▸ Your goal
Which lines in the entries below contain the string "grace"? Select each of them and copy it out in full.

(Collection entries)
···

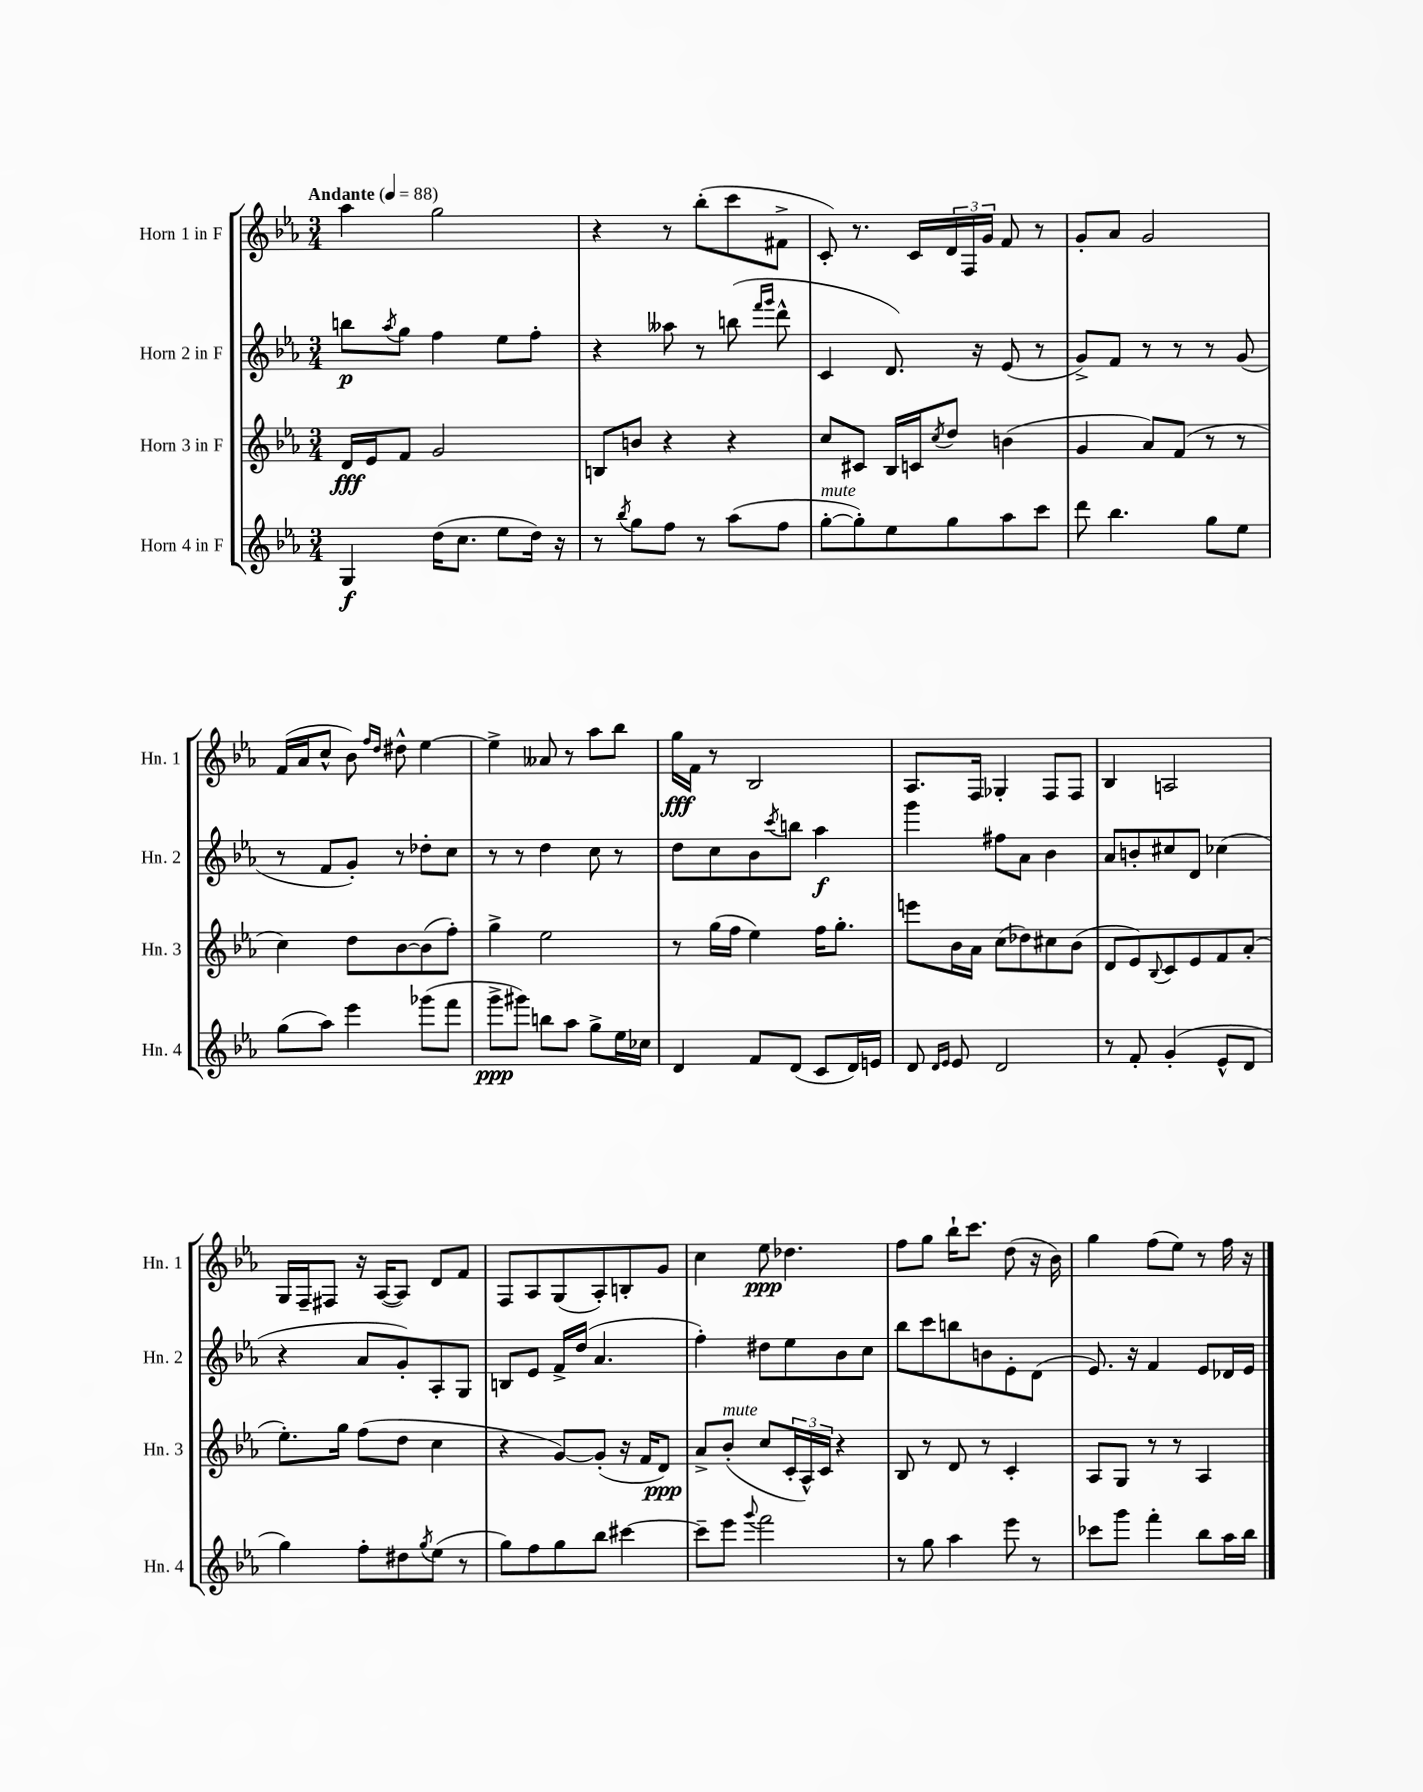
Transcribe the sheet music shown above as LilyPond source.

<<
\new StaffGroup <<
\new Staff = "s0" \with { instrumentName = "Horn 1 in F" shortInstrumentName = "Hn. 1" } {
    \clef treble \key ees \major \numericTimeSignature \time 3/4 \tempo "Andante" 4 = 88
    aes''4 g''2 |
    r4 r8 bes''8-.( c'''8 fis'8-> |
    c'8-.) r8. c'16 \tuplet 3/2 { d'16 f16 g'16 } f'8 r8 |
    g'8-. aes'8 g'2 |
    f'16( aes'16 c''8-^ bes'8) \grace { f''16 d''16 } dis''8-^ ees''4~ |
    ees''4-> aeses'8 r8 aes''8 bes''8 |
    g''16\fff f'16 r8 bes2 |
    aes8. f16 ges4-. f8 f8 |
    bes4 a2 |
    g16 f16-- fis8 r16 aes16~( aes8) d'8 f'8 |
    f8 aes8 g8( aes8-.) b8-. g'8 |
    c''4 ees''8\ppp des''4. |
    f''8 g''8 bes''16-! c'''8. d''8( r16 bes'16) |
    g''4 f''8( ees''8) r8 f''16 r16 \bar "|." |
}
\new Staff = "s1" \with { instrumentName = "Horn 2 in F" shortInstrumentName = "Hn. 2" } {
    \clef treble \key ees \major \numericTimeSignature \time 3/4
    b''8\p \acciaccatura { aes''8 } g''8 f''4 ees''8 f''8-. |
    r4 aeses''8 r8 b''8( \grace { f'''16 g'''16 } d'''8-^ |
    c'4 d'8.) r16 ees'8( r8 |
    g'8->) f'8 r8 r8 r8 g'8( |
    r8 f'8 g'8-.) r8 des''8-. c''8 |
    r8 r8 d''4 c''8 r8 |
    d''8 c''8 bes'8 \acciaccatura { c'''8 } b''8 aes''4\f |
    g'''4 fis''8 aes'8 bes'4 |
    aes'8 b'8-. cis''8 d'8 ces''4( |
    r4 aes'8 g'8-.) aes8-. g8 |
    b8 ees'8 f'16-> d''16( aes'4. |
    f''4-.) dis''8 ees''8 bes'8 c''8 |
    bes''8 c'''8 b''8 b'8 ees'8-. d'8( |
    ees'8.) r16 f'4 ees'8 des'16 ees'16 \bar "|." |
}
\new Staff = "s2" \with { instrumentName = "Horn 3 in F" shortInstrumentName = "Hn. 3" } {
    \clef treble \key ees \major \numericTimeSignature \time 3/4
    d'16\fff ees'16 f'8 g'2 |
    b8 b'8 r4 r4 |
    c''8 cis'8 bes16 c'16 \acciaccatura { c''8 } d''8 b'4( |
    g'4 aes'8) f'8( r8 r8 |
    c''4) d''8 bes'8~ bes'8( f''8-.) |
    g''4-> ees''2 |
    r8 g''16( f''16 ees''4) f''16 g''8.-. |
    e'''8 bes'16 aes'16 c''8( des''8) cis''8 bes'8( |
    d'8 ees'8) \appoggiatura { bes8 } c'8 ees'8 f'8 aes'8-.( |
    ees''8.-.) g''16 f''8( d''8 c''4 |
    r4 g'8~) g'8-.( r16 f'16 d'8\ppp) |
    aes'8-> bes'8-.^\markup { \italic "mute" }( c''8 \tuplet 3/2 { c'16-. aes16-^) c'16 } r4 |
    bes8 r8 d'8 r8 c'4-. |
    aes8 g8 r8 r8 aes4 \bar "|." |
}
\new Staff = "s3" \with { instrumentName = "Horn 4 in F" shortInstrumentName = "Hn. 4" } {
    \clef treble \key ees \major \numericTimeSignature \time 3/4
    g4\f d''16( c''8. ees''8 d''16) r16 |
    r8 \acciaccatura { bes''8 } g''8 f''8 r8 aes''8( f''8 |
    g''8~-.^\markup { \italic "mute" } g''8-.) ees''8 g''8 aes''8 c'''8 |
    d'''8 bes''4. g''8 ees''8 |
    g''8( aes''8) ees'''4 ges'''8( f'''8 |
    g'''8->\ppp gis'''8) b''8 aes''8 g''8-> ees''16 ces''16 |
    d'4 f'8 d'8( c'8 d'16) e'16 |
    d'8 \grace { d'16 ees'16 } ees'8 d'2 |
    r8 f'8-. g'4-.( ees'8-^ d'8 |
    g''4) f''8-. dis''8 \acciaccatura { g''8 } ees''8( r8 |
    g''8) f''8 g''8 bes''8 cis'''4~ |
    cis'''8-- ees'''8 \appoggiatura { g'''8 } f'''2 |
    r8 g''8 aes''4 ees'''8 r8 |
    ces'''8 g'''8 f'''4-. bes''8 aes''16 bes''16 \bar "|." |
}
>>
>>
\layout { \context { \Score \remove "Bar_number_engraver" } }
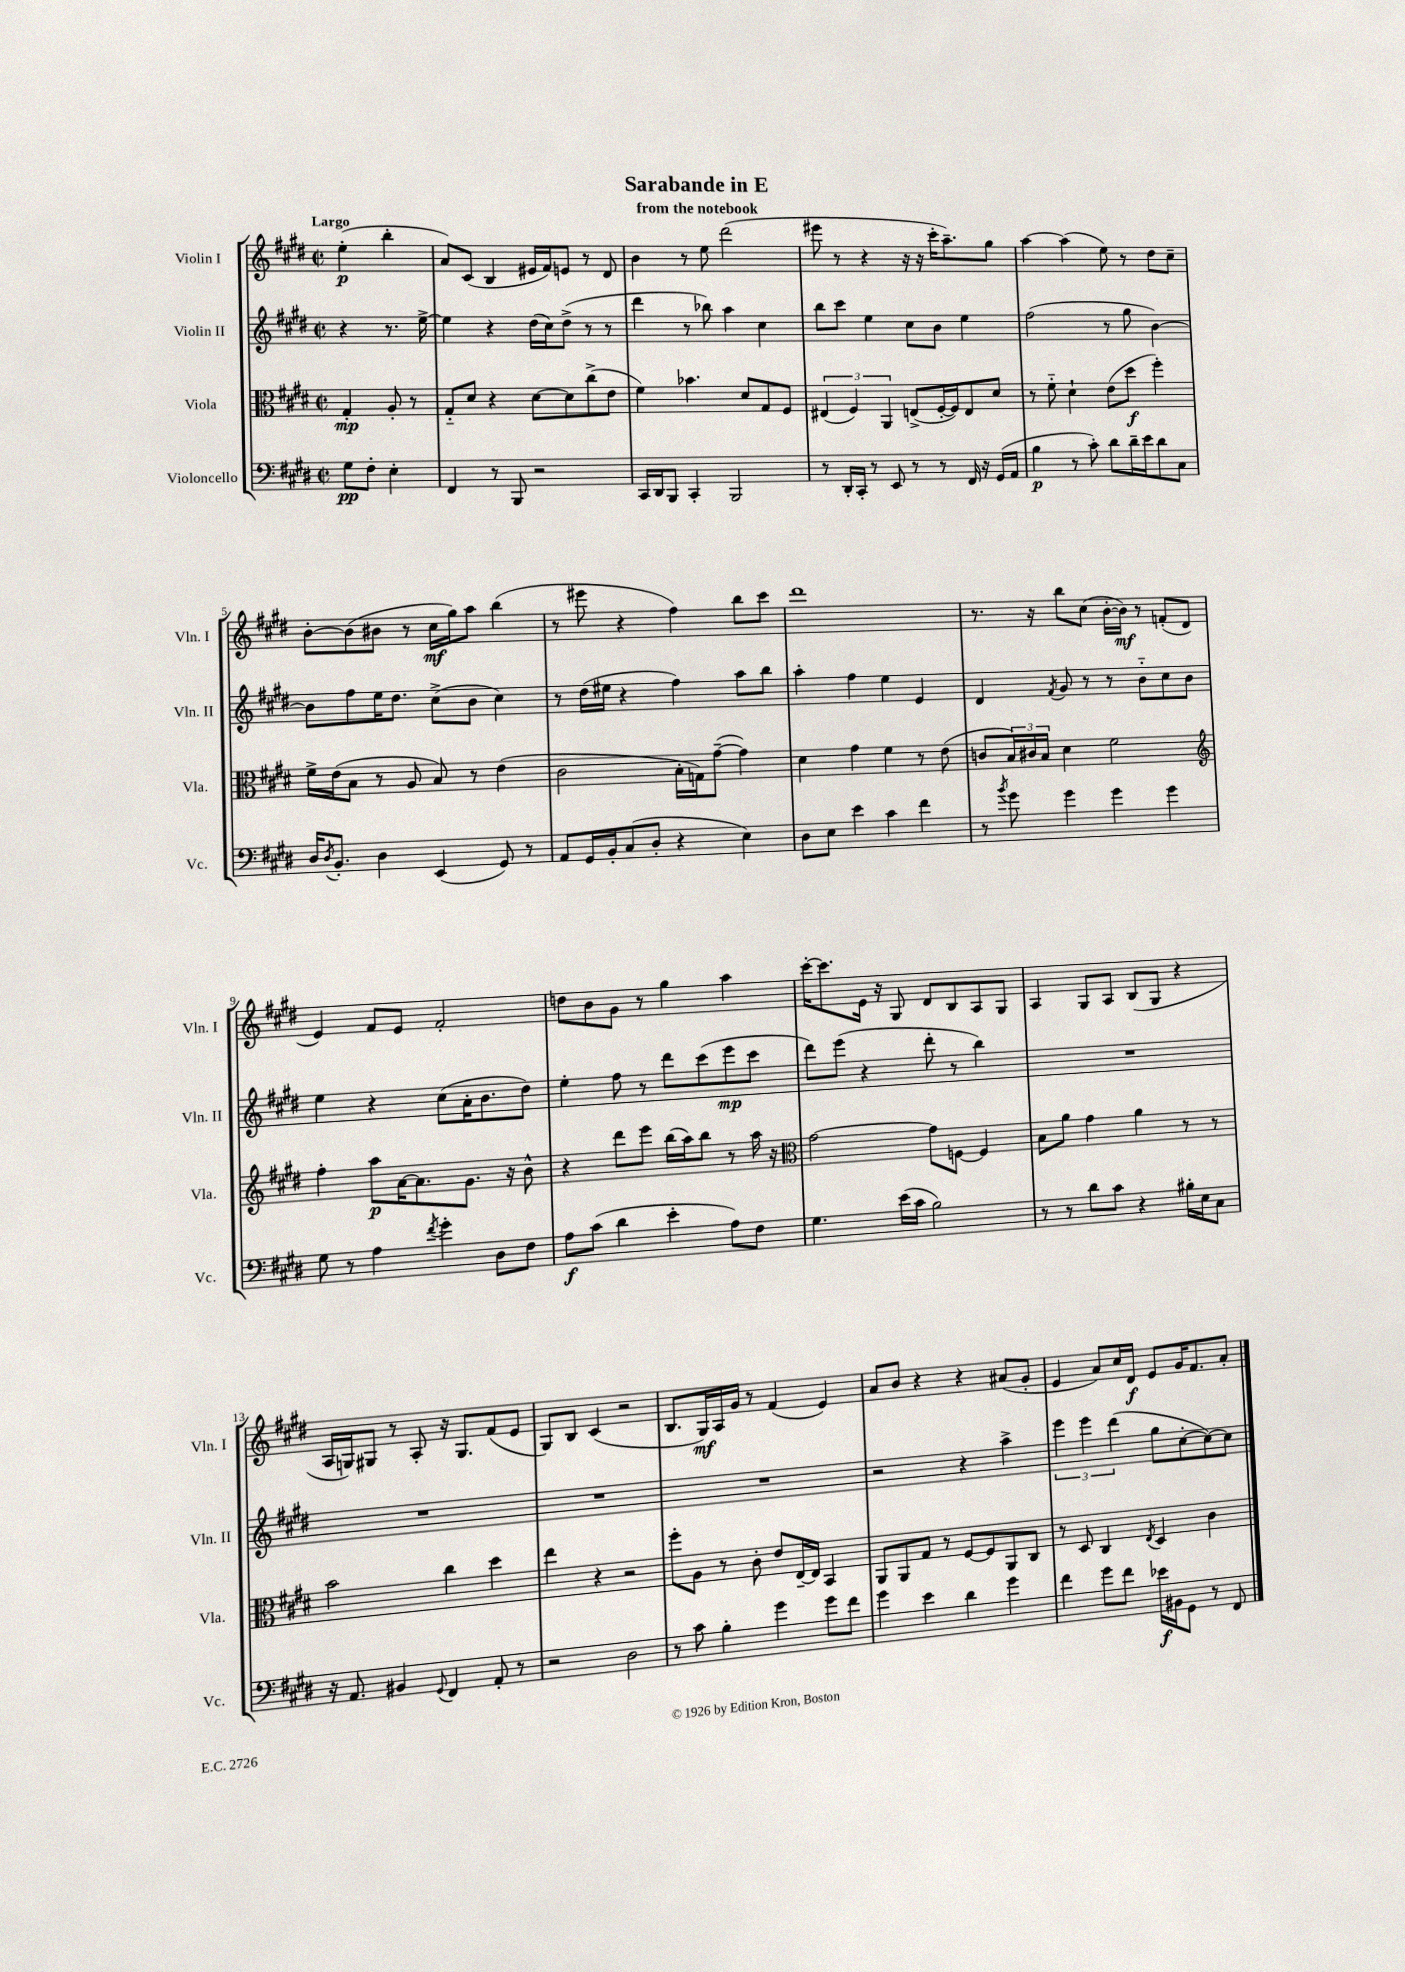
\header { title = "Sarabande in E" subtitle = "from the notebook" }
<<
\new StaffGroup <<
\new Staff = "s0" \with { instrumentName = "Violin I" shortInstrumentName = "Vln. I" } {
    \clef treble \key e \major \defaultTimeSignature \time 2/2 \partial 2 \tempo "Largo"
    e''4-.\p( b''4-. |
    a'8) cis'8( b4 eis'16 fis'16) e'8 r8 dis'8 |
    b'4 r8 e''8 dis'''2( |
    eis'''8 r8 r4 r16 r16 cis'''16-. a''8.--) gis''8 |
    a''4~ a''4( e''8) r8 dis''8 cis''8-- |
    b'8~-. b'8( bis'8 r8 cis''16\mf gis''16) a''8 b''4( |
    r8 eis'''8 r4 fis''4) b''8 cis'''8 |
    dis'''1 |
    r8. r16 b''8 cis''8( b'16~-. b'16\mf) r8 f'8-.( dis'8 |
    e'4) fis'8 e'8 fis'2-. |
    d''8 b'8 gis'8 r8 gis''4 a''4 |
    cis'''16~-. cis'''8. e'16 r16 gis8 dis'8 b8 a8 gis8 |
    a4 gis8 a8 b8( gis8 r4 |
    a16 g16) gis8 r8 a8-. r16 gis8. fis'8( e'8 |
    gis8) b8 cis'4( r2 |
    b8. gis16\mf) a16 gis'16 r8 fis'4( e'4) |
    a'8 b'8 r4 r4 ais'8( gis'8-. |
    e'4 a'8) cis''16 dis'16\f e'8 gis'16 fis'8. a'8-. \bar "|." |
}
\new Staff = "s1" \with { instrumentName = "Violin II" shortInstrumentName = "Vln. II" } {
    \clef treble \key e \major \defaultTimeSignature \time 2/2 \partial 2
    r4 r8. e''16~-> |
    e''4 r4 dis''16( cis''16) dis''8->( r8 r8 |
    dis'''4 r8 bes''8) a''4 cis''4 |
    b''8 cis'''8 e''4 cis''8 b'8 e''4 |
    fis''2( r8 gis''8 b'4~) |
    b'8 fis''8 e''16 dis''8. cis''8->( b'8 cis''4) |
    r8 dis''16( eis''16 r4 fis''4) a''8 b''8 |
    a''4-. fis''4 e''4 e'4 |
    dis'4 \acciaccatura { fis'8 } gis'8 r8 r8 b'8-_ cis''8 b'8 |
    e''4 r4 cis''8( a'16-. b'8. dis''8) |
    e''4-. fis''8 r8 dis'''8 cis'''8( e'''8\mp cis'''8 |
    dis'''8) e'''8( r4 dis'''8-. r8 b''4) |
    R1 |
    R1 |
    R1 |
    R1 |
    r2 r4 a''4-> |
    \tuplet 3/2 { e'''4 e'''4 dis'''4( } gis''8 cis''8~-. cis''8~) cis''8 \bar "|." |
}
\new Staff = "s2" \with { instrumentName = "Viola" shortInstrumentName = "Vla." } {
    \clef alto \key e \major \defaultTimeSignature \time 2/2 \partial 2
    gis4-.\mp a8-. r8 |
    gis8-_ dis'8 r4 dis'8~ dis'8 cis''8->( e'8 |
    fis'4) bes'4. dis'8 gis8 fis8 |
    \tuplet 3/2 { eis4( fis4) a,4 } e8->( fis16~-. fis16) e8 dis'8 |
    r8 fis'8-_ dis'4-! e'8( dis''8\f fis''4-.) |
    fis'16-> e'16( b8 r8 a8 b8) r8 e'4( |
    cis'2 b16-. g16) gis'8~--( gis'4) |
    dis'4 gis'4 fis'4 r8 e'8( |
    c'8 \tuplet 3/2 { b16) cis'16 b16 } dis'4 fis'2 |
    \clef treble fis''4-. a''8\p a'16~ a'8. gis'8. r16 b'8-^ |
    r4 dis'''8 e'''8 b''16( a''16) b''8 r8 a''16 r16 |
    \clef alto gis'2~ gis'8 f8~ f4 |
    b8 a'8 gis'4 a'4 r8 r8 |
    b'2 cis''4 dis''4 |
    e''4 r4 r2 |
    fis''8-. a8 r8 cis'8-. e'8 e16~-- e16 b,4 |
    a,8 a,8 gis8 r8 fis8~ fis8 a,8 cis8 |
    r8 dis8 cis4 \acciaccatura { e8 } dis4 cis'4 \bar "|." |
}
\new Staff = "s3" \with { instrumentName = "Violoncello" shortInstrumentName = "Vc." } {
    \clef bass \key e \major \defaultTimeSignature \time 2/2 \partial 2
    gis8\pp fis8-. e4-. |
    fis,4 r8 b,,8 r2 |
    cis,16 dis,16 b,,8 cis,4-. b,,2 |
    r8 dis,16-. cis,16-. r8 e,8 r8 r8 fis,16 r16 gis,16( a,16 |
    b4\p r8 cis'8-.) dis'8 dis'16-- e'16 dis'8 cis8 |
    dis16 \acciaccatura { dis8 } b,8.-. dis4 e,4( gis,8) r8 |
    a,8 gis,16 b,16-. cis8( dis8-. r4 e4) |
    dis8 e8 e'4 cis'4 fis'4 |
    r8 \acciaccatura { b'8 } gis'8 gis'4 gis'4 gis'4 |
    gis8 r8 a4 \acciaccatura { fis'8 } gis'4-. dis8 fis8 |
    a8\f cis'8( dis'4 e'4-. a8) fis8 |
    gis4. e'16( cis'16 b2) |
    r8 r8 dis'8 cis'8 r4 bis16-. e16 cis8 |
    r16 a,8. bis,4 \appoggiatura { gis,8 } fis,4 a,8-. r8 |
    r2 dis2 |
    r8 cis'8 b4-. gis'4 gis'8 fis'8 |
    gis'4 e'4 dis'4 gis'4 |
    fis'4 gis'8 fis'8 ees'16\f bis,16 gis,8 r8 fis,8 \bar "|." |
}
>>
>>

···

▸ Written solution
    f'16( aes'16 c''8-^ bes'8) \grace { f''16 d''16 } dis''8-^ ees''4~ |
    r4 aeses''8 r8 b''8( \grace { f'''16 g'''16 } d'''8-^ |
    d'8 \grace { d'16 ees'16 } ees'8 d'2 |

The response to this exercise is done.